(Stored dataset items)
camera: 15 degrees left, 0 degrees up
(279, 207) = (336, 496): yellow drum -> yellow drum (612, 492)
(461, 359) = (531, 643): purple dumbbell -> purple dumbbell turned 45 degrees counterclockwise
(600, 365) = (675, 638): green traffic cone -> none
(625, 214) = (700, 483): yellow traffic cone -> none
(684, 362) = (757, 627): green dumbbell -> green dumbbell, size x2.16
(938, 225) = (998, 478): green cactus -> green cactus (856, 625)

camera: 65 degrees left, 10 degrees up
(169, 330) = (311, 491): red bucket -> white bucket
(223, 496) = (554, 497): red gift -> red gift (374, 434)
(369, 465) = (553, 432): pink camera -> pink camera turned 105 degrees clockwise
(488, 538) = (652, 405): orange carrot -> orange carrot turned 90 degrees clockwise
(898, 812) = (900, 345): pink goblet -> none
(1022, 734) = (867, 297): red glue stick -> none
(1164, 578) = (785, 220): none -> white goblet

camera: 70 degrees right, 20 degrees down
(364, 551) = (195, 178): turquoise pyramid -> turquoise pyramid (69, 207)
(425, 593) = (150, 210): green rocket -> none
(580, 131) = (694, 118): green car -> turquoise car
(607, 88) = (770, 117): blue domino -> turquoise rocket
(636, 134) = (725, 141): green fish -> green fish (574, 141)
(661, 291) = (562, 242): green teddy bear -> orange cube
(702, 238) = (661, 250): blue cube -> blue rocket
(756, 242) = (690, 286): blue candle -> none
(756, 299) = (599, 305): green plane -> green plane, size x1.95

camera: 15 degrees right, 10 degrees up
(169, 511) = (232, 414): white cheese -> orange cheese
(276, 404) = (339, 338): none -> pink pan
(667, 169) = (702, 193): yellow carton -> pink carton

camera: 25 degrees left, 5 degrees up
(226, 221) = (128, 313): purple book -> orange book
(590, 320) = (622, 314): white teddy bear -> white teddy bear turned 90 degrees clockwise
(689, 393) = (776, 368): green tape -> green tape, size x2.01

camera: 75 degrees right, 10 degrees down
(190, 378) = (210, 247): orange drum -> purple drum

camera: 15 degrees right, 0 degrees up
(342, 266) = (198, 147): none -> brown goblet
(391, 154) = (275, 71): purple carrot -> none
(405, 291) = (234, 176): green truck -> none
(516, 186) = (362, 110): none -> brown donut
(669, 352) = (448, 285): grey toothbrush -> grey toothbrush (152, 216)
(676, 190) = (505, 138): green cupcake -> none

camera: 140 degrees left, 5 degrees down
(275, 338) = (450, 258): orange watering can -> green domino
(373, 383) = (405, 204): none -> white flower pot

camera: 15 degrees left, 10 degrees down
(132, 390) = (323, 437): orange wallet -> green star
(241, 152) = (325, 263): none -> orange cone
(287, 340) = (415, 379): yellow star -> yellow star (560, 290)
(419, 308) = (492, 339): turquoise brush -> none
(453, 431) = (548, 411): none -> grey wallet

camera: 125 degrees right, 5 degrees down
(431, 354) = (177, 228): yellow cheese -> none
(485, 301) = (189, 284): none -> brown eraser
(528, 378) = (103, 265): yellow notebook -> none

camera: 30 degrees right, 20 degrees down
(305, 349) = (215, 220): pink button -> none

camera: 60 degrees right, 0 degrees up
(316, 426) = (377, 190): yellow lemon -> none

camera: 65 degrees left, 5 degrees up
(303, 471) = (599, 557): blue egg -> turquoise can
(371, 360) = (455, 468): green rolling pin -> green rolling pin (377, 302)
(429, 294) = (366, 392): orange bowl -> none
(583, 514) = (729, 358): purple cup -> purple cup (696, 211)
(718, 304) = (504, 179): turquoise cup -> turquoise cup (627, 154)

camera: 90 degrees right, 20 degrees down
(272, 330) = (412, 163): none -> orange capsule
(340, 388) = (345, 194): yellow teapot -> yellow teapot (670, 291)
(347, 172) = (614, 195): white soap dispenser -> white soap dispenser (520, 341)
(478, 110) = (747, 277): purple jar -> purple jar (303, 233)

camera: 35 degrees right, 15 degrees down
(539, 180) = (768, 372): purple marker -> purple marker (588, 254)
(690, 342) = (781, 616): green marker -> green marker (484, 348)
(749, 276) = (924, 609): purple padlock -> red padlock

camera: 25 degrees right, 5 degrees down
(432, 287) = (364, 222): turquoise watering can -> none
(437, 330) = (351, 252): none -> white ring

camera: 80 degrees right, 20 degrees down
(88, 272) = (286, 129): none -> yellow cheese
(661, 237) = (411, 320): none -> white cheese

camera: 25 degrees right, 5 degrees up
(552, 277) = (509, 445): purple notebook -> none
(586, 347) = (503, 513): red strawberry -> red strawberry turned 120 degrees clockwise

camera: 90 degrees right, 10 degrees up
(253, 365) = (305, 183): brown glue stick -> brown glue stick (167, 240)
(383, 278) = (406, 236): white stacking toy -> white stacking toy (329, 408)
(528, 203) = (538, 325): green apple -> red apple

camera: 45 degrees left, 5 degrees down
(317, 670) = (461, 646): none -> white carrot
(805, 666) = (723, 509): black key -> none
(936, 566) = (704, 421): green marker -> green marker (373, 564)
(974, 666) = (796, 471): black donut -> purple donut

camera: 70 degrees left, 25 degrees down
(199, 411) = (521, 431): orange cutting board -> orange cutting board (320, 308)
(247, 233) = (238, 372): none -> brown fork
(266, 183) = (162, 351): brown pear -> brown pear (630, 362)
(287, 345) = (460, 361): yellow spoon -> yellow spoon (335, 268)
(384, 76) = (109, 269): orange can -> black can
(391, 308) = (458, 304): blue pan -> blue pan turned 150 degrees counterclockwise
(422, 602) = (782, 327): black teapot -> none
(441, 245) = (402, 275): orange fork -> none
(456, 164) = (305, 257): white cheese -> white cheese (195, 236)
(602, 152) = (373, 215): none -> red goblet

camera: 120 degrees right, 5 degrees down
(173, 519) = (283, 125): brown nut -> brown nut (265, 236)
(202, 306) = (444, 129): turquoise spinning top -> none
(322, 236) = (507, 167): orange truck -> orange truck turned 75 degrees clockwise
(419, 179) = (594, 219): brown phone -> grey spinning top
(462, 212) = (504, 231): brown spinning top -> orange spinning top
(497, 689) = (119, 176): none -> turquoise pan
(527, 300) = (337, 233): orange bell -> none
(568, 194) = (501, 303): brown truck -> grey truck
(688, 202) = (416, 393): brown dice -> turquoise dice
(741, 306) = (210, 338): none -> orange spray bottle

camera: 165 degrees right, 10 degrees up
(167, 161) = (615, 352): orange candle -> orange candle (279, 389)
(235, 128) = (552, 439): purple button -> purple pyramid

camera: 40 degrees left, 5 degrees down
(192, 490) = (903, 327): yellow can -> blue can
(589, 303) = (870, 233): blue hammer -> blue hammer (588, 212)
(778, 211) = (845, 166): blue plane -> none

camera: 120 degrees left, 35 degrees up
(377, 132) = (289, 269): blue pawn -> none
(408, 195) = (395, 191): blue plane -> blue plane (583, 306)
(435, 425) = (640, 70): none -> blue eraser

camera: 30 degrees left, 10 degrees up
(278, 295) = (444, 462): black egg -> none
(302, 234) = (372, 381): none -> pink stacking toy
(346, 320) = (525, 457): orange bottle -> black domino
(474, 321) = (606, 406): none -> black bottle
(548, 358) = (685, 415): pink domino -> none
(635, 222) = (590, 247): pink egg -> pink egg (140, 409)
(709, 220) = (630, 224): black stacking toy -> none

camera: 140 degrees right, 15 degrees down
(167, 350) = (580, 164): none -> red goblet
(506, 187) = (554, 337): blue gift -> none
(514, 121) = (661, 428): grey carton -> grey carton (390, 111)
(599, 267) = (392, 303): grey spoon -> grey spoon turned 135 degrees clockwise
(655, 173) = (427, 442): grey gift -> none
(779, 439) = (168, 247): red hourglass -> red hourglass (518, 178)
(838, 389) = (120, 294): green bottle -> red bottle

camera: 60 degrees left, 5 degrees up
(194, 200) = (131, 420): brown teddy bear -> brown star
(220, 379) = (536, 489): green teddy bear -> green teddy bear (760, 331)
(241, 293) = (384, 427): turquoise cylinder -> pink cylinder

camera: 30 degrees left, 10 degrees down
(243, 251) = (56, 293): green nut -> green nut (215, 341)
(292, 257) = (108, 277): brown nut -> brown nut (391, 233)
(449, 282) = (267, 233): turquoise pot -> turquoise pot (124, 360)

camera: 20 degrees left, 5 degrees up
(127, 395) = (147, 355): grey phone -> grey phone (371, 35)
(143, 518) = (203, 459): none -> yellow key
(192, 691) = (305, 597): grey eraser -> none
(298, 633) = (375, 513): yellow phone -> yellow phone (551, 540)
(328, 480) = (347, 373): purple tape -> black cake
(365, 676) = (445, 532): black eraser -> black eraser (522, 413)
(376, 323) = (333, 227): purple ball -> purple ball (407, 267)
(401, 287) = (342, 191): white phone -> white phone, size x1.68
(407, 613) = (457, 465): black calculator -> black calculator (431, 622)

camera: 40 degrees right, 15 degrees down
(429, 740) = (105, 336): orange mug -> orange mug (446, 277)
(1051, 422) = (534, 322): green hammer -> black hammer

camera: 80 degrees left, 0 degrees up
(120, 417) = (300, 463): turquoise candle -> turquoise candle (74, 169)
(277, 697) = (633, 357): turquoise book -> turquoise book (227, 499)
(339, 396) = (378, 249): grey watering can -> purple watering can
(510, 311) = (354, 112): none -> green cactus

What you have to do: Leave out every line above except those from the line with "(194, 200) = (131, 420): brown" up to and including the line with "(243, 251) = (56, 293): green", and copy those exactly.

Reply:
(194, 200) = (131, 420): brown teddy bear -> brown star
(220, 379) = (536, 489): green teddy bear -> green teddy bear (760, 331)
(241, 293) = (384, 427): turquoise cylinder -> pink cylinder

camera: 30 degrees left, 10 degrees down
(243, 251) = (56, 293): green nut -> green nut (215, 341)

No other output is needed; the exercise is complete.